WORK REQUEST
For the copy, please give all of the data again exactly and leave the pictures out.

*** ENTRIES SHOWN ***

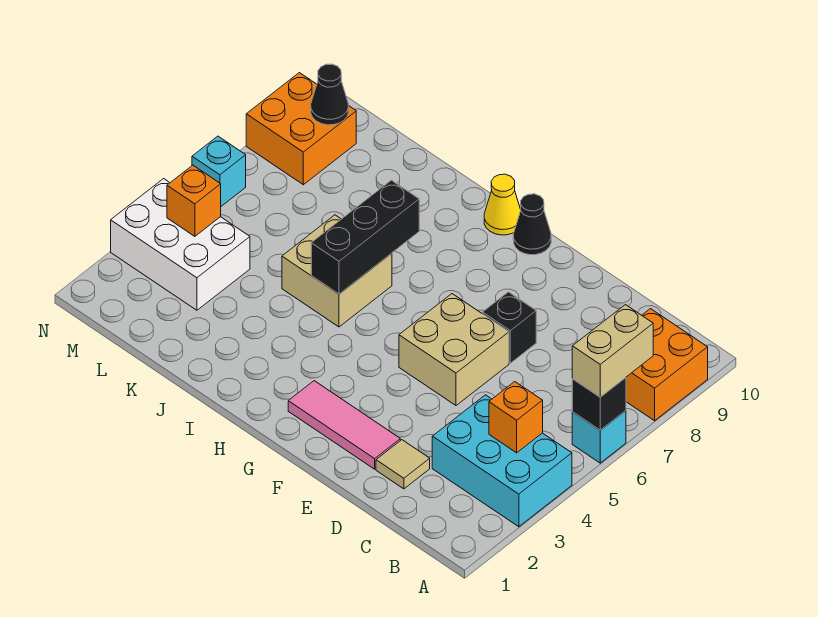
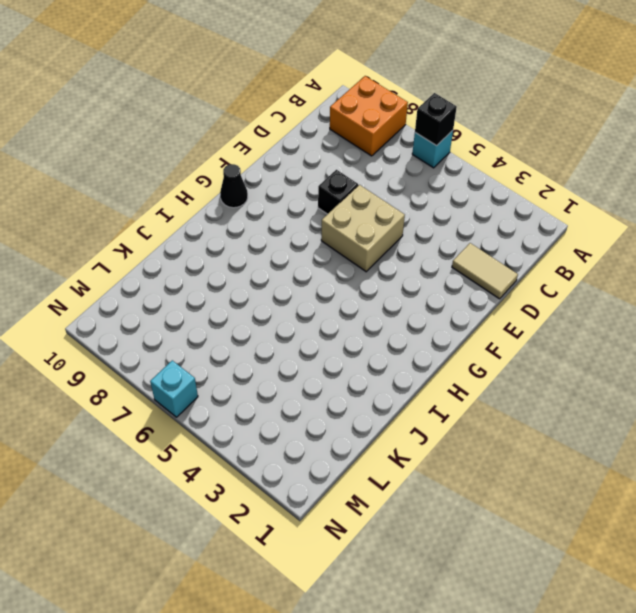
tan tile D1:D2 level 1 -> tan tile D2 level 1
none -> cyan brick A3:C4 level 1
none -> pink tile E2:G2 level 1
none -> yellow cone H10 level 1

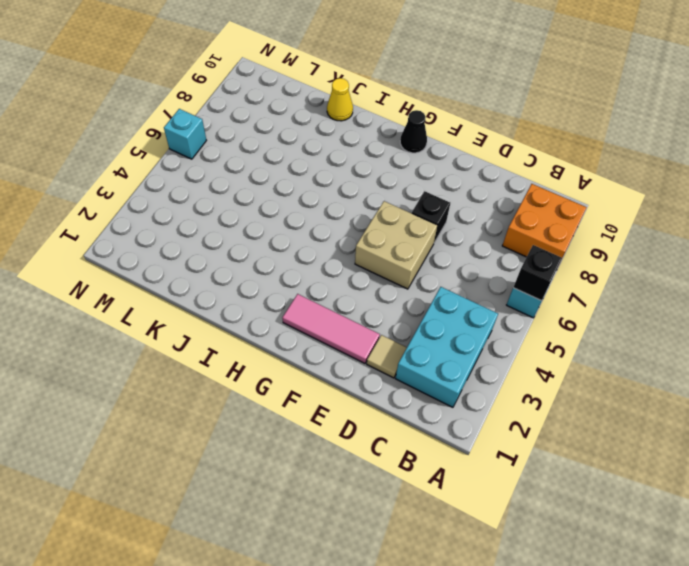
cyan brick B2:C4 level 1 -> cyan brick A3:C4 level 1
yellow cone J10 level 1 -> yellow cone H10 level 1
none -> tan brick I5:J6 level 1
none -> white brick L3:N4 level 1
none -> orange brick M8:N9 level 1

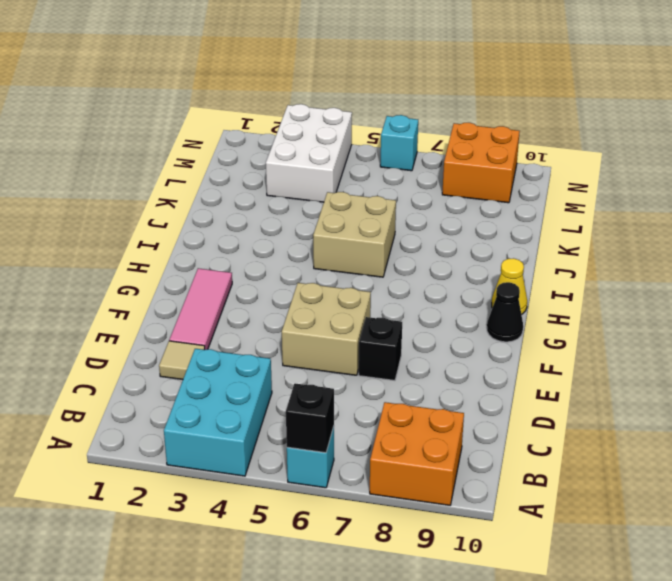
none -> orange brick B4 level 2
none -> black brick I5:I7 level 2
none -> orange brick M4 level 2

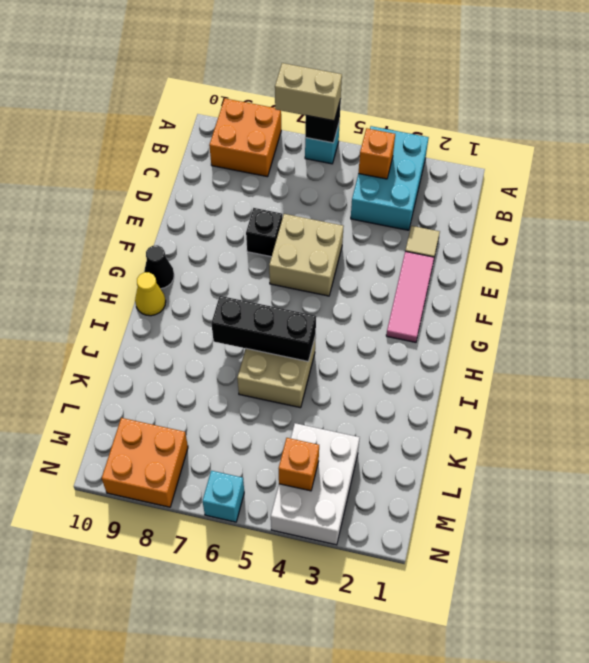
none -> black cone M9 level 2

***

RESPONSE AREA
tan tile D1:D2 level 1 -> tan tile D2 level 1
none -> cyan brick A3:C4 level 1
none -> pink tile E2:G2 level 1
none -> yellow cone H10 level 1

cyan brick B2:C4 level 1 -> cyan brick A3:C4 level 1
yellow cone J10 level 1 -> yellow cone H10 level 1
none -> tan brick I5:J6 level 1
none -> white brick L3:N4 level 1
none -> orange brick M8:N9 level 1

none -> orange brick B4 level 2
none -> black brick I5:I7 level 2
none -> orange brick M4 level 2

none -> black cone M9 level 2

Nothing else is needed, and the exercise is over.